* _Stored data_
>>>>

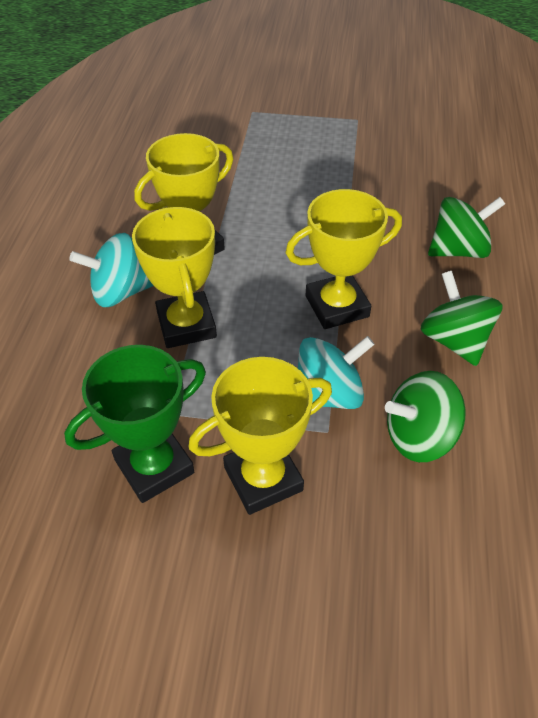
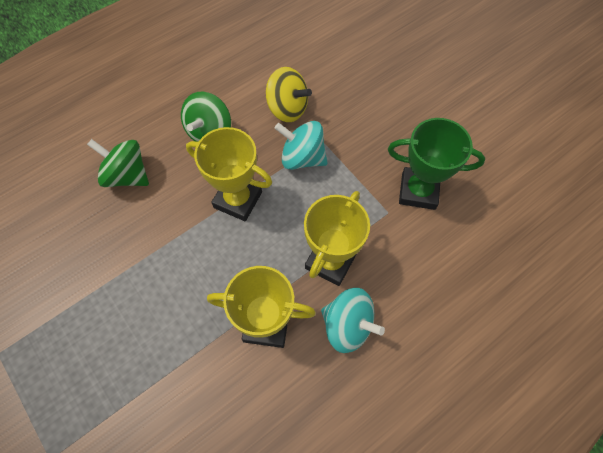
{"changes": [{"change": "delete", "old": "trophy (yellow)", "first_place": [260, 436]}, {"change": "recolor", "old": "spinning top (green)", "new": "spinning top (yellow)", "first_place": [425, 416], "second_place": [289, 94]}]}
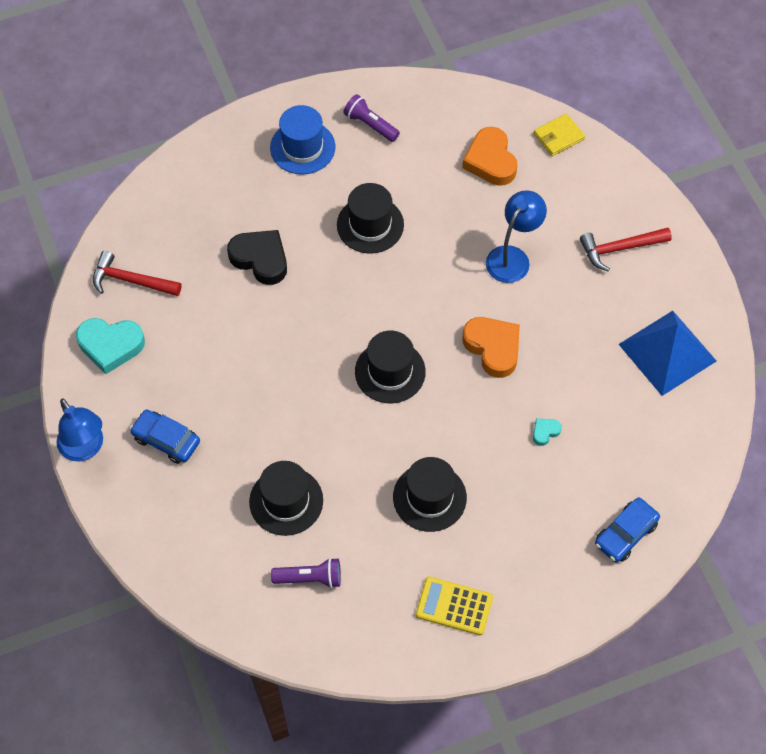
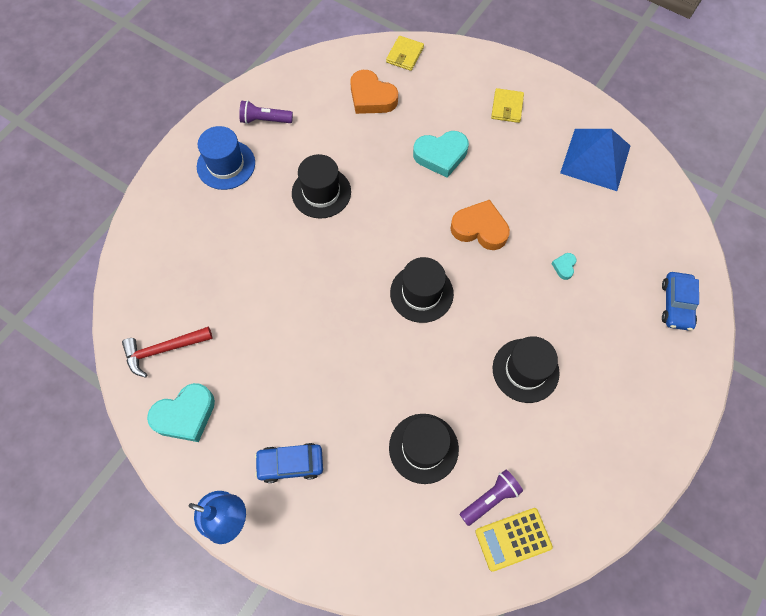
{"changes": [{"change": "delete", "old": "heart (black)", "first_place": [257, 257]}, {"change": "move", "old": "calculator (yellow)", "first_place": [454, 606], "second_place": [514, 540]}, {"change": "replace", "old": "lamp (blue)", "new": "heart (turquoise)", "first_place": [516, 236], "second_place": [441, 154]}, {"change": "replace", "old": "hammer (red)", "new": "wallet (yellow)", "first_place": [626, 249], "second_place": [507, 105]}]}
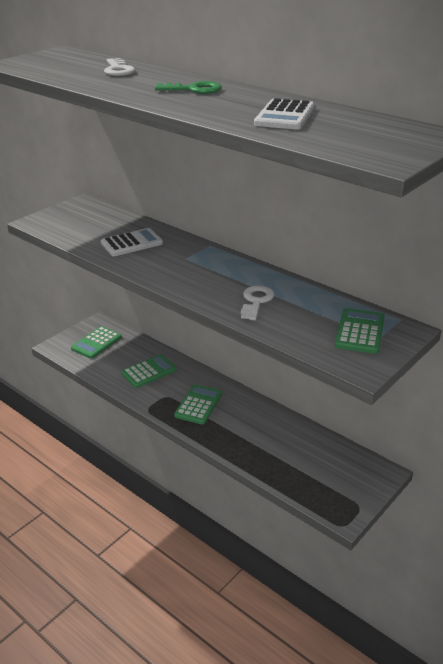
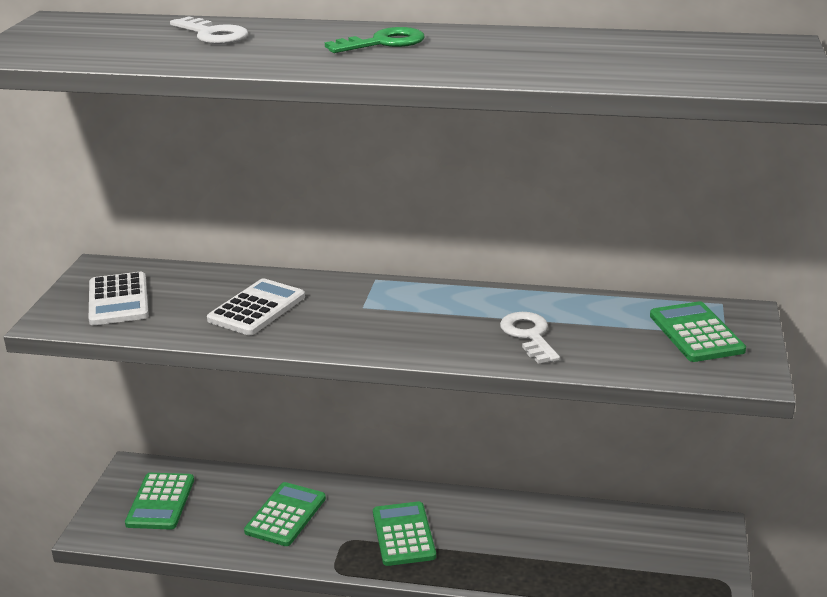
{"changes": [{"change": "move", "old": "calculator (white)", "first_place": [284, 114], "second_place": [119, 298]}]}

<<<<

* _What you have to do_
Copy the data word for word and omit every picture.

* _Result of this exercise_
{"changes": [{"change": "delete", "old": "trophy (yellow)", "first_place": [260, 436]}, {"change": "recolor", "old": "spinning top (green)", "new": "spinning top (yellow)", "first_place": [425, 416], "second_place": [289, 94]}]}
{"changes": [{"change": "delete", "old": "heart (black)", "first_place": [257, 257]}, {"change": "move", "old": "calculator (yellow)", "first_place": [454, 606], "second_place": [514, 540]}, {"change": "replace", "old": "lamp (blue)", "new": "heart (turquoise)", "first_place": [516, 236], "second_place": [441, 154]}, {"change": "replace", "old": "hammer (red)", "new": "wallet (yellow)", "first_place": [626, 249], "second_place": [507, 105]}]}
{"changes": [{"change": "move", "old": "calculator (white)", "first_place": [284, 114], "second_place": [119, 298]}]}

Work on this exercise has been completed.